▶ **PROBLEM**
Please check every line of the listing for "truck" and copy each line where it is found.

▶ **INFORMATION SUPPLIED**
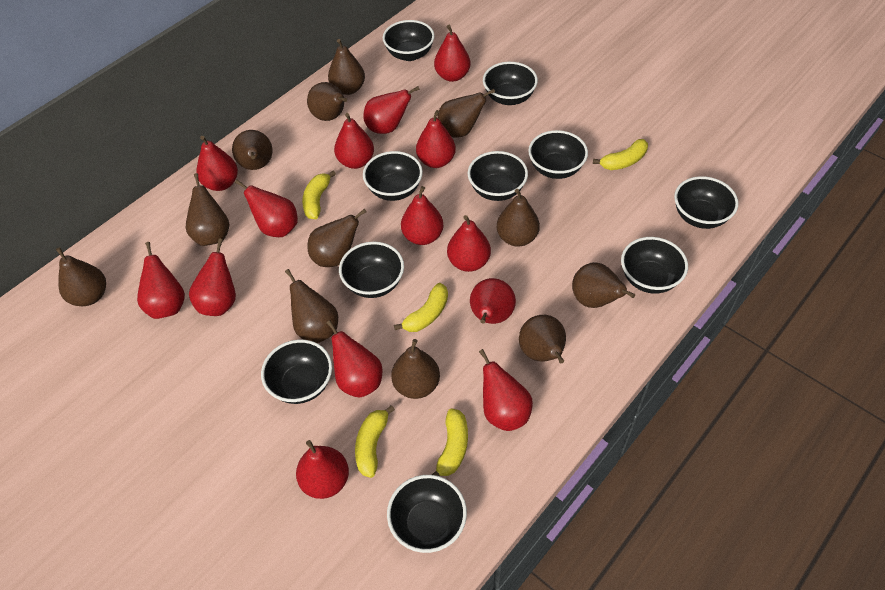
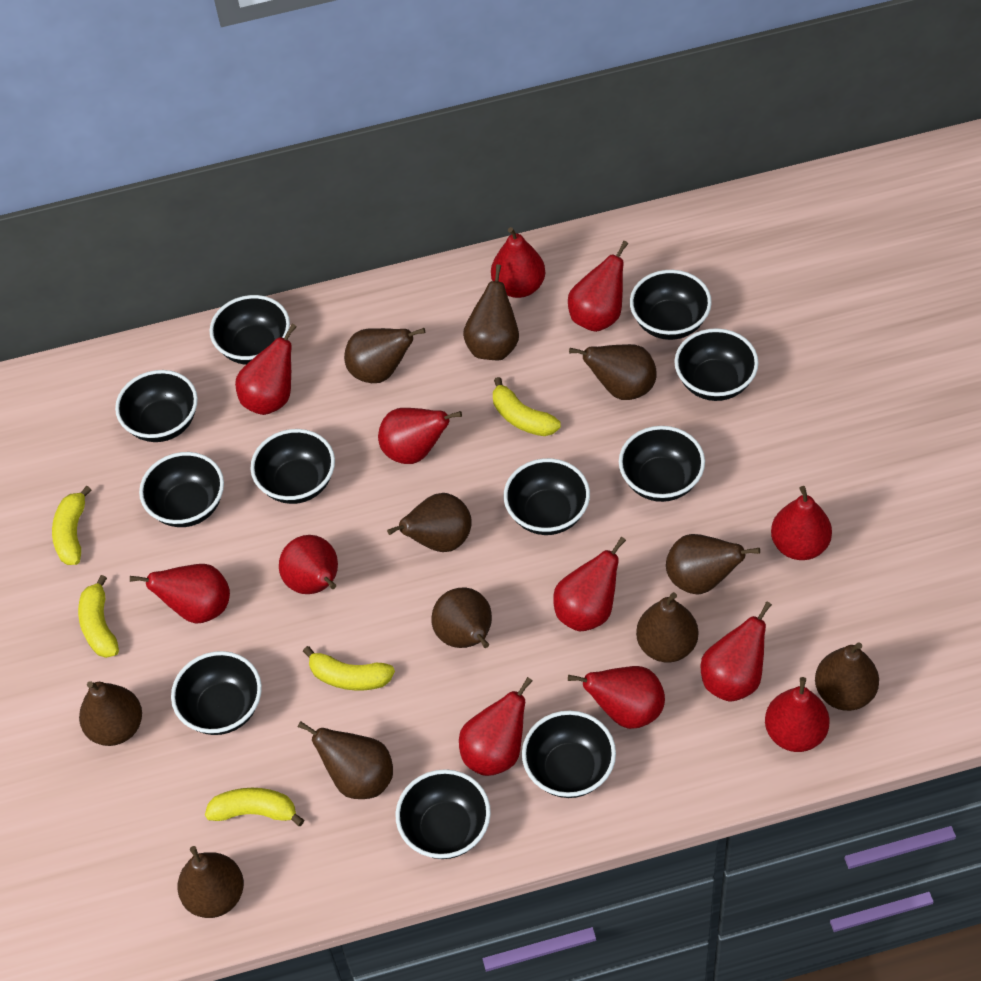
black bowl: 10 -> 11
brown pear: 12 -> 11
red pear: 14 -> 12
...
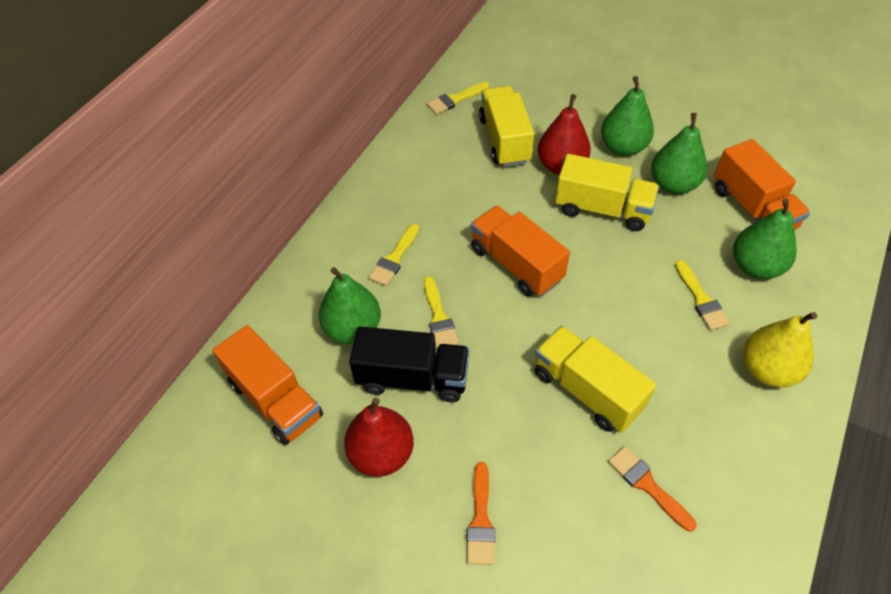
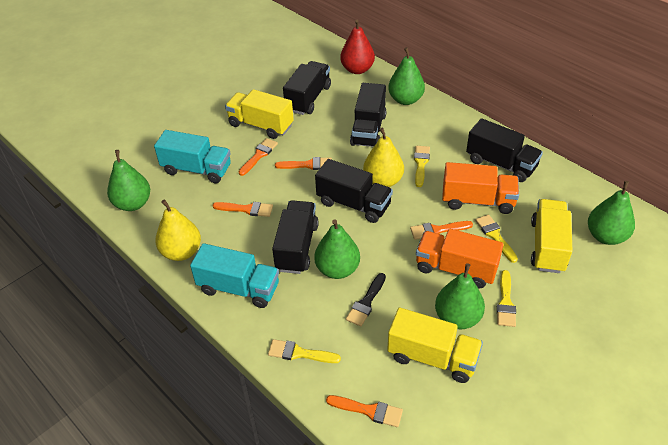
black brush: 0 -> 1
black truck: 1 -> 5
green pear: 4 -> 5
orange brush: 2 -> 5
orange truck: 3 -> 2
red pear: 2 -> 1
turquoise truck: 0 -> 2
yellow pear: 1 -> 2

▶ **SOLUTION TO THE PROBLEM**
black truck: 1 -> 5
orange truck: 3 -> 2
turquoise truck: 0 -> 2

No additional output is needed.